[Entries provided Boundary: Start]

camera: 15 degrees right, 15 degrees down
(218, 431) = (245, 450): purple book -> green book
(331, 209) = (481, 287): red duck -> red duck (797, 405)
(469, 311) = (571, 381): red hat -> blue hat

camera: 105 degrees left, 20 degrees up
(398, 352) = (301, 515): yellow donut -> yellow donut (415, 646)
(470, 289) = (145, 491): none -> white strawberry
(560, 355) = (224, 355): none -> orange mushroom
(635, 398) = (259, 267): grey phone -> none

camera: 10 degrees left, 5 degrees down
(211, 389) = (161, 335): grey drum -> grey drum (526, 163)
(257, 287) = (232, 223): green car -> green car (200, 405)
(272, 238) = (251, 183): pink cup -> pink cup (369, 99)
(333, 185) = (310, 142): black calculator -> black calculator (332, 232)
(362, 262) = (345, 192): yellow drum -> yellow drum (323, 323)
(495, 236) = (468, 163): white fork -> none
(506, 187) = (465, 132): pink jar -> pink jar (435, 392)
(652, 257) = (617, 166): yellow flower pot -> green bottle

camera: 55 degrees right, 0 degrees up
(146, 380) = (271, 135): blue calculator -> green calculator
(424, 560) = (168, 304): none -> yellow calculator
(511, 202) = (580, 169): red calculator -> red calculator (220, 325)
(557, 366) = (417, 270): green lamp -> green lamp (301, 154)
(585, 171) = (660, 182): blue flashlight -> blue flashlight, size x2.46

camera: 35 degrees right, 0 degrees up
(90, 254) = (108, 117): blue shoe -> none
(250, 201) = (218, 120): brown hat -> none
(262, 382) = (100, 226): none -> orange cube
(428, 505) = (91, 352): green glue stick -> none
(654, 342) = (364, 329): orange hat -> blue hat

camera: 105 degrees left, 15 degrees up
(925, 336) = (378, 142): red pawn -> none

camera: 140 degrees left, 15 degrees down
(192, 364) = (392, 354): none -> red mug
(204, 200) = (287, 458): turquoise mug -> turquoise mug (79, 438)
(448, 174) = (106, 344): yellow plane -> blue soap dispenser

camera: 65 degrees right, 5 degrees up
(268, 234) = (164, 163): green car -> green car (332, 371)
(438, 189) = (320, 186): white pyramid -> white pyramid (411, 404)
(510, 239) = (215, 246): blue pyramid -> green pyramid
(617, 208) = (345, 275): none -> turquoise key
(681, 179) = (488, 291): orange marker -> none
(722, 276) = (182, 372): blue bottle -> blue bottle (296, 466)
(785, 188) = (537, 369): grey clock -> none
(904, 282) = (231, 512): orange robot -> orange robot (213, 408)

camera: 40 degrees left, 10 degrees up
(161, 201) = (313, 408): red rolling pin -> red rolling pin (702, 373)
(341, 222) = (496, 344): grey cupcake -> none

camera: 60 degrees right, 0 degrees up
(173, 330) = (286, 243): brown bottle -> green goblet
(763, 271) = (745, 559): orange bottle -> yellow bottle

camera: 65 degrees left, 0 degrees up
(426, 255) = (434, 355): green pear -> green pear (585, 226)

[Entries provided Boundary: End]

-- Task brief --
After locating the line with "(146, 380) = (271, 135): blue" above, return that line and every later line through the one with "(438, 189) = (320, 186): white", word for word and with nothing else.

-- Task result --
(146, 380) = (271, 135): blue calculator -> green calculator
(424, 560) = (168, 304): none -> yellow calculator
(511, 202) = (580, 169): red calculator -> red calculator (220, 325)
(557, 366) = (417, 270): green lamp -> green lamp (301, 154)
(585, 171) = (660, 182): blue flashlight -> blue flashlight, size x2.46

camera: 35 degrees right, 0 degrees up
(90, 254) = (108, 117): blue shoe -> none
(250, 201) = (218, 120): brown hat -> none
(262, 382) = (100, 226): none -> orange cube
(428, 505) = (91, 352): green glue stick -> none
(654, 342) = (364, 329): orange hat -> blue hat

camera: 105 degrees left, 15 degrees up
(925, 336) = (378, 142): red pawn -> none

camera: 140 degrees left, 15 degrees down
(192, 364) = (392, 354): none -> red mug
(204, 200) = (287, 458): turquoise mug -> turquoise mug (79, 438)
(448, 174) = (106, 344): yellow plane -> blue soap dispenser

camera: 65 degrees right, 5 degrees up
(268, 234) = (164, 163): green car -> green car (332, 371)
(438, 189) = (320, 186): white pyramid -> white pyramid (411, 404)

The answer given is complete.